* TASK STATEMENT *
For the entries below, the expected answer is the line with "was: blue cooking pot", the line with "now: blue egg (no. 2 from left)", and every line between them, exactly as written, and nothing more.

* THE DATA *
[Start of Attachment]
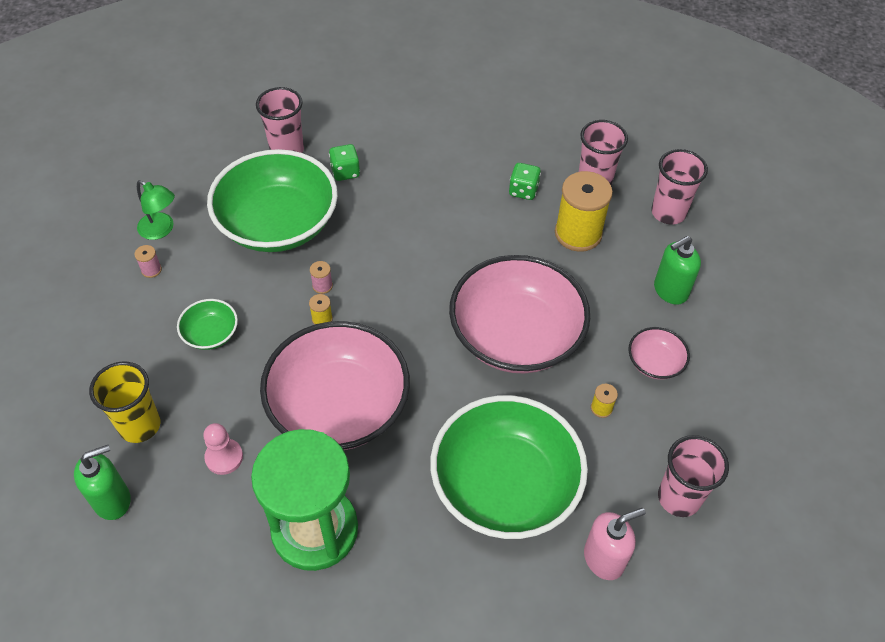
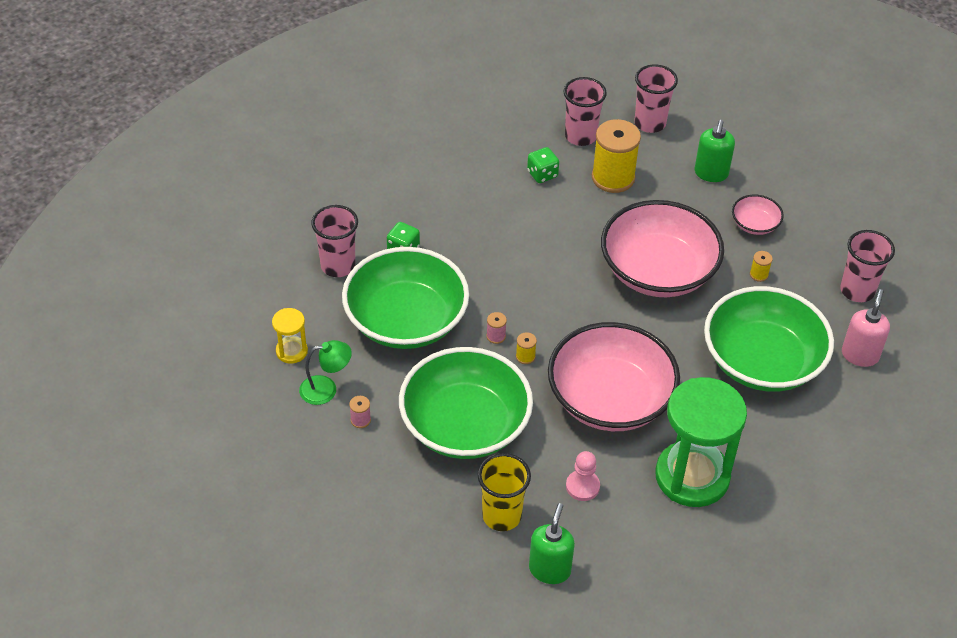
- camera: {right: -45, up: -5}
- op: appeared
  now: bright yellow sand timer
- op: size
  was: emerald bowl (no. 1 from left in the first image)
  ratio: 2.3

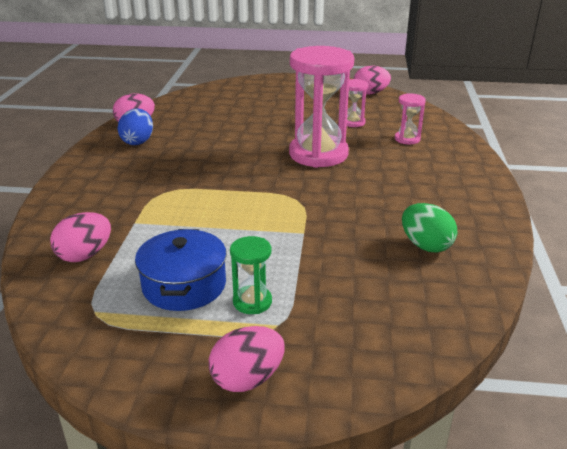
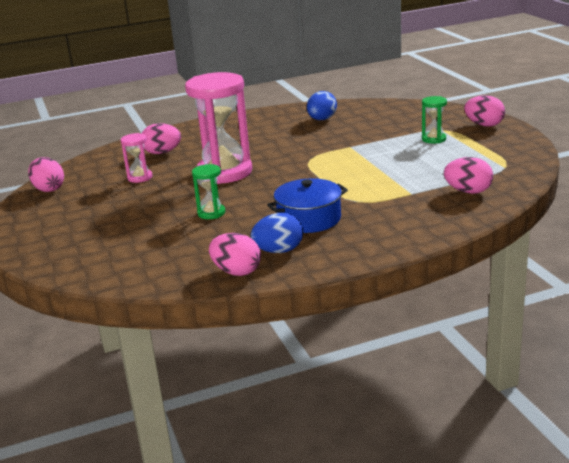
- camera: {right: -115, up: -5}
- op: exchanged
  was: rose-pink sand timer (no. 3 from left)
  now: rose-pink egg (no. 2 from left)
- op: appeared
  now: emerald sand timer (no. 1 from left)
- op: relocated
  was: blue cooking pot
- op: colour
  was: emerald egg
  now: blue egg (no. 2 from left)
[End of Attachment]
[Start of Attachment]
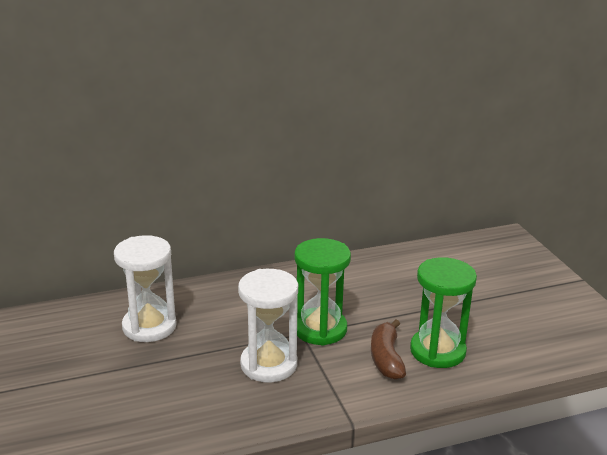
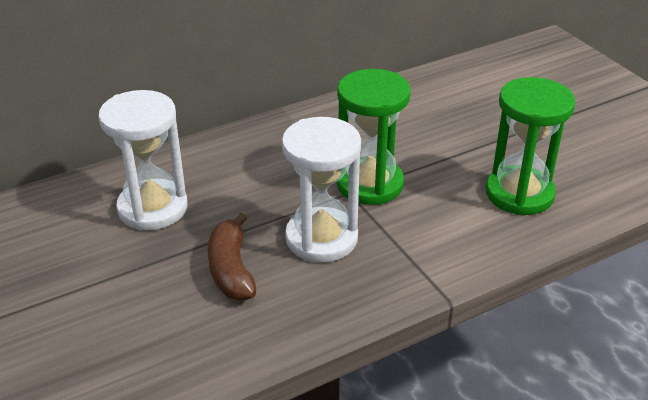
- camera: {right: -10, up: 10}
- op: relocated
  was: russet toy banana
[End of Attachment]
* ANSWER TO THIS EXERCISE *
  was: blue cooking pot
- op: colour
  was: emerald egg
  now: blue egg (no. 2 from left)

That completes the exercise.